Given information:
== Segment start ==

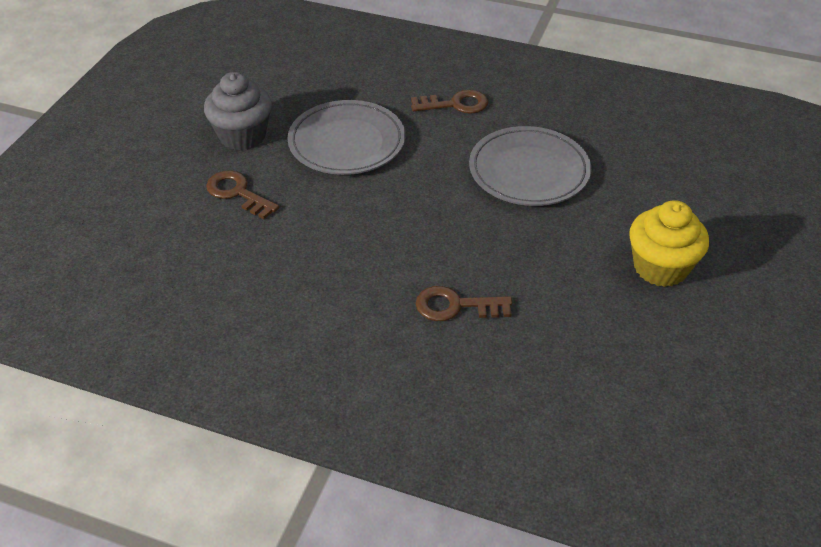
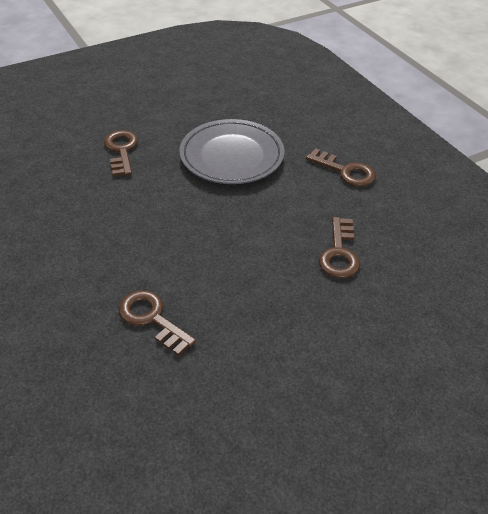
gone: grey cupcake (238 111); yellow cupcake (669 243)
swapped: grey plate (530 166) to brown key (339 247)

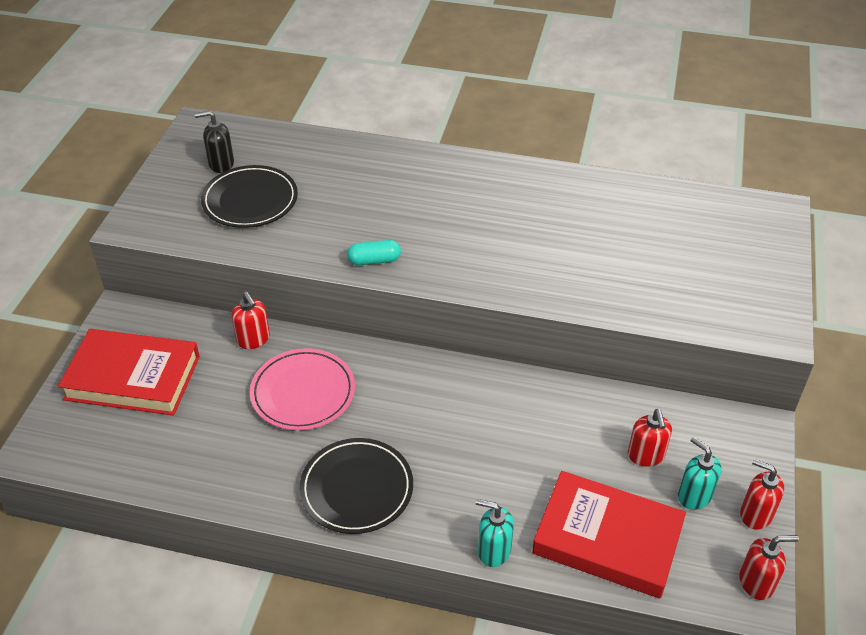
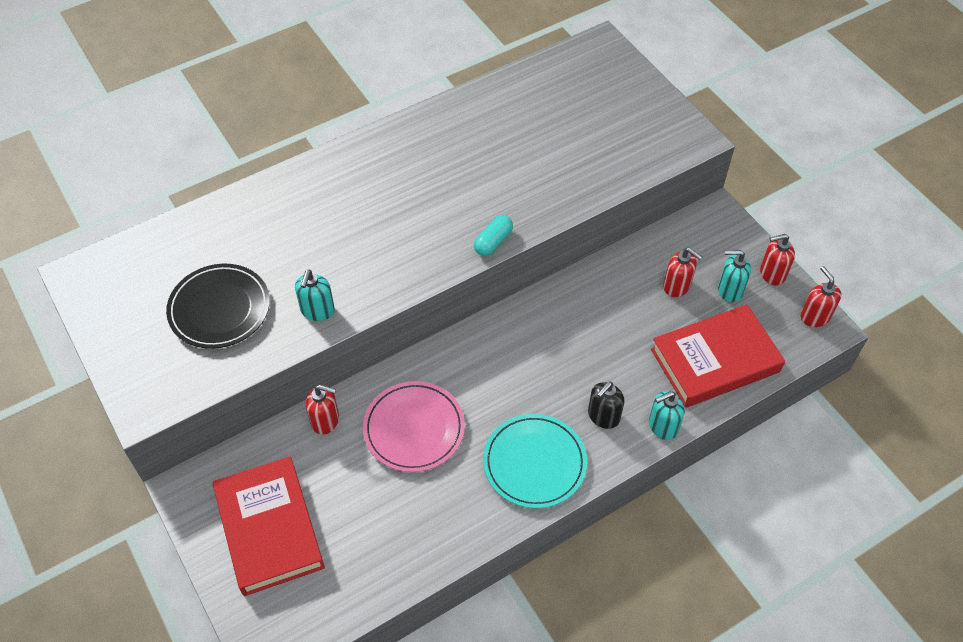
new: turquoise soap dispenser (315 295)
shifted: black soap dispenser (214 142) to (606 405); turquoise capsule (374 252) to (493 235)
repainted: black plate (356 486) to turquoise plate (535 461)
rotated: red book (129 372) = (269 526) 75 degrees counterclockwise; red soap dispenser (769 567) = (820 296) 60 degrees counterclockwise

== Segment end ==

Try it: Could you transcribe exactly the lines from the start of the records through the line containing "repainted: black plate", both ends included, leaving the pictures out?

Answer space:
gone: grey cupcake (238 111); yellow cupcake (669 243)
swapped: grey plate (530 166) to brown key (339 247)

new: turquoise soap dispenser (315 295)
shifted: black soap dispenser (214 142) to (606 405); turquoise capsule (374 252) to (493 235)
repainted: black plate (356 486) to turquoise plate (535 461)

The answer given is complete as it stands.